→ **Work instructions**
Your copy of the lines below must match them exactly and contain no images.

→ **Information shown**
_ _ _ _ _

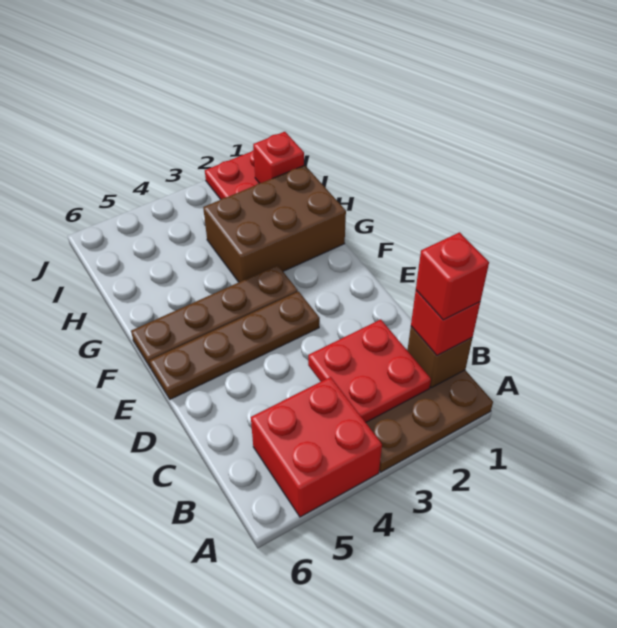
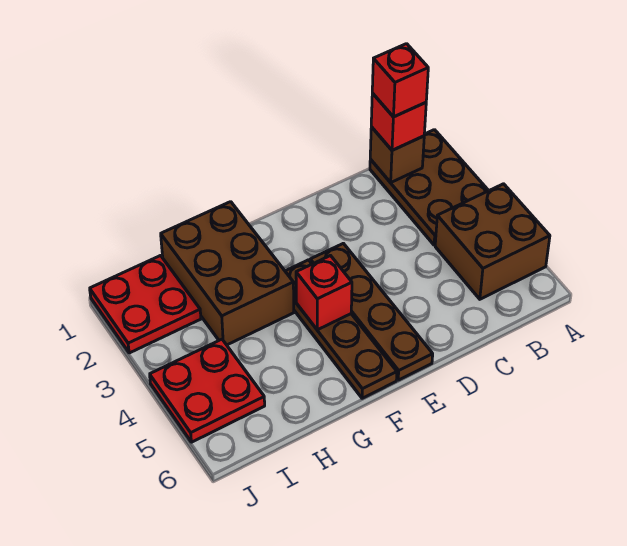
red brick A4:B5 level 1 -> brown brick A4:B5 level 1
red plate B2:C3 level 2 -> red plate I4:J5 level 1
red brick I1 level 2 -> red brick F4 level 2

_ _ _ _ _

→ **Answer to the exercise**
red brick A4:B5 level 1 -> brown brick A4:B5 level 1
red plate B2:C3 level 2 -> red plate I4:J5 level 1
red brick I1 level 2 -> red brick F4 level 2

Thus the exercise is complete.